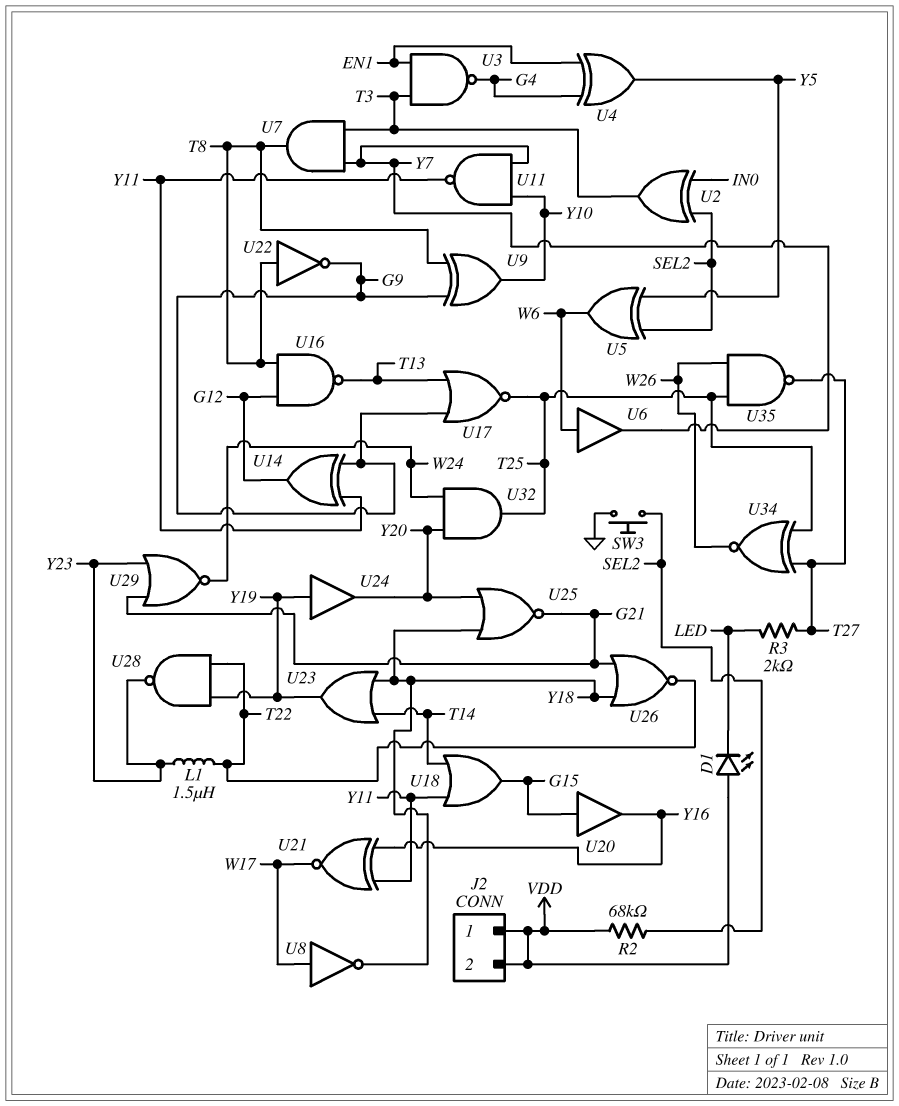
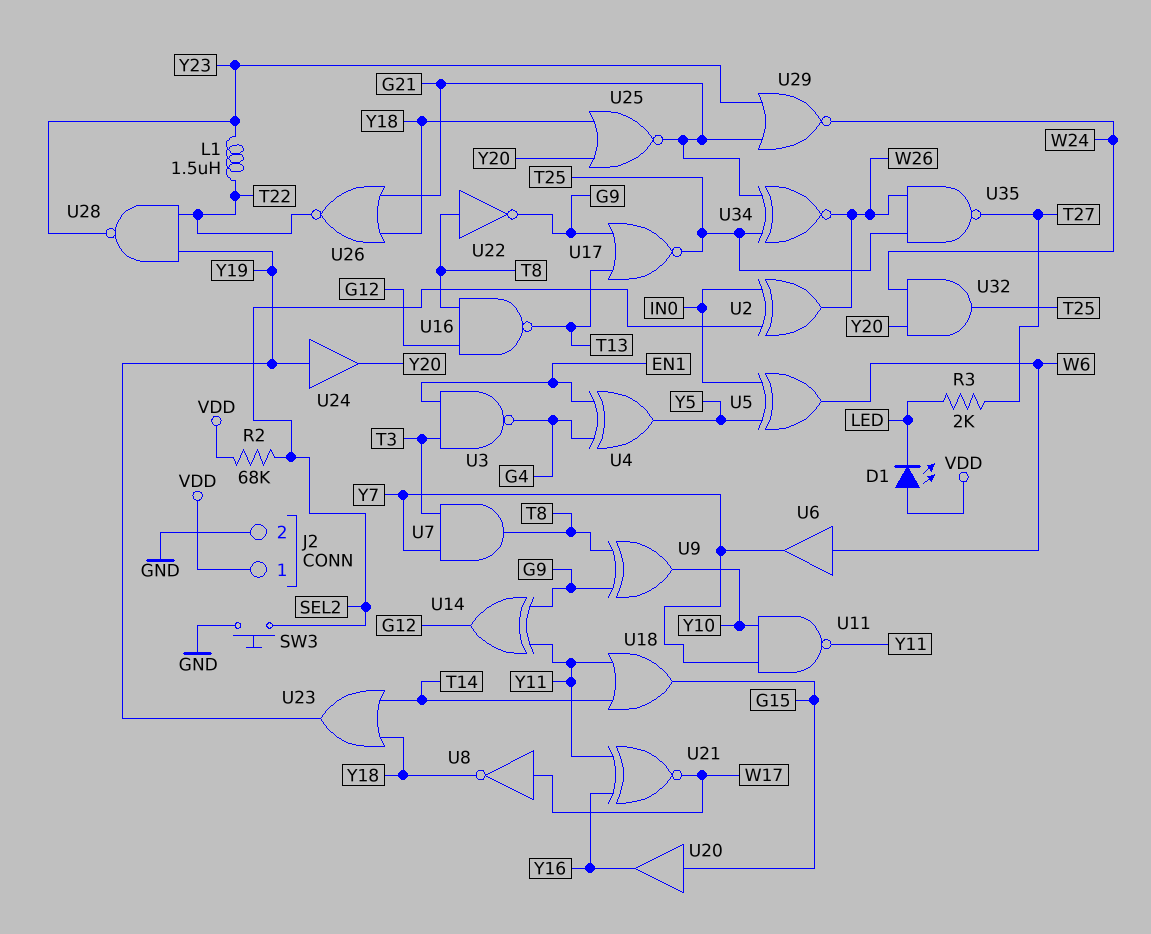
J2 pin 2: VDD -> GND
U2: XOR (in IN0, in SEL2, out T3) -> XOR (in IN0, in SEL2, out W26)
U5: XOR (in SEL2, in Y5, out W6) -> XOR (in IN0, in Y5, out W6)
U34: XNOR (in T25, in T27, out W26) -> XNOR (in G21, in T25, out W26)

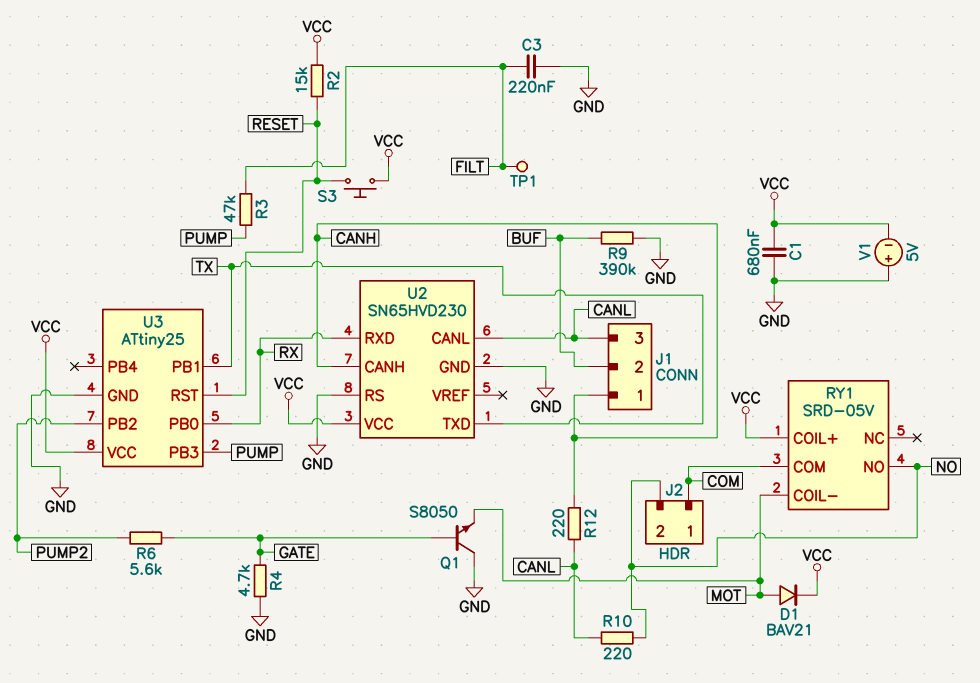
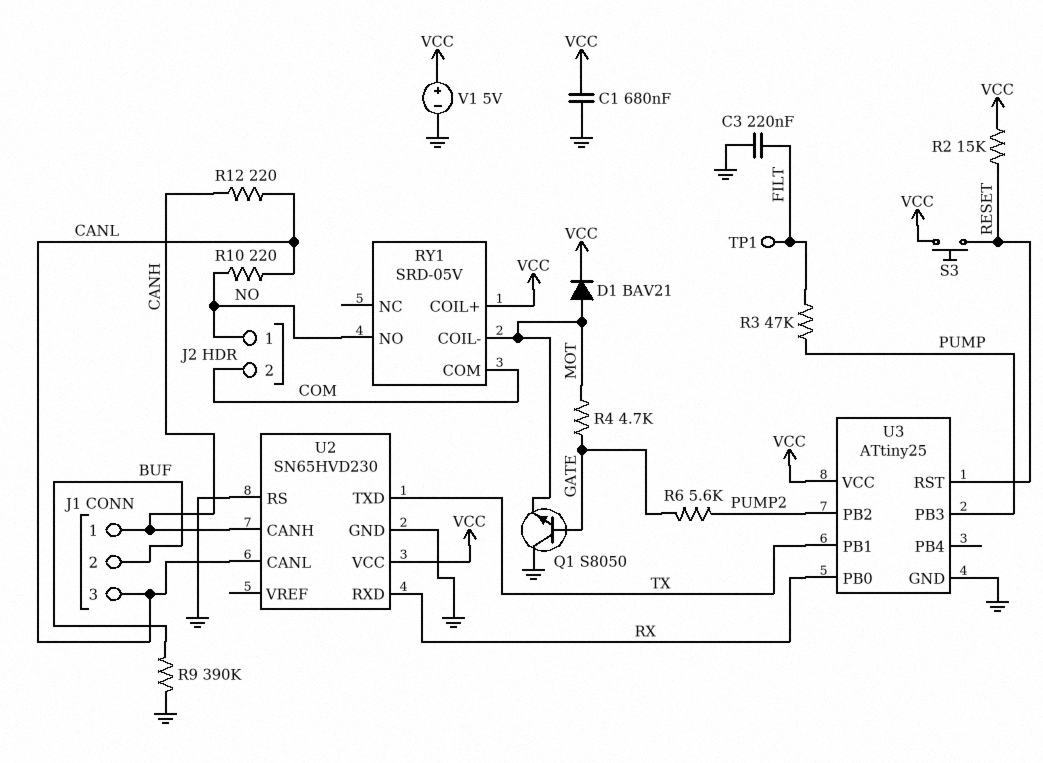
J2 pin 1: COM -> NO
J2 pin 2: NO -> COM
R4: 4.7k (GATE, GND) -> 4.7k (GATE, MOT)
V1: 5V (plus GND, minus VCC) -> 5V (plus VCC, minus GND)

## WHAT THE TASK ASKS
Leaving out the pictures, return the records exactly as given.

## RESULT BELOW
J2 pin 2: VDD -> GND
U2: XOR (in IN0, in SEL2, out T3) -> XOR (in IN0, in SEL2, out W26)
U5: XOR (in SEL2, in Y5, out W6) -> XOR (in IN0, in Y5, out W6)
U34: XNOR (in T25, in T27, out W26) -> XNOR (in G21, in T25, out W26)

J2 pin 1: COM -> NO
J2 pin 2: NO -> COM
R4: 4.7k (GATE, GND) -> 4.7k (GATE, MOT)
V1: 5V (plus GND, minus VCC) -> 5V (plus VCC, minus GND)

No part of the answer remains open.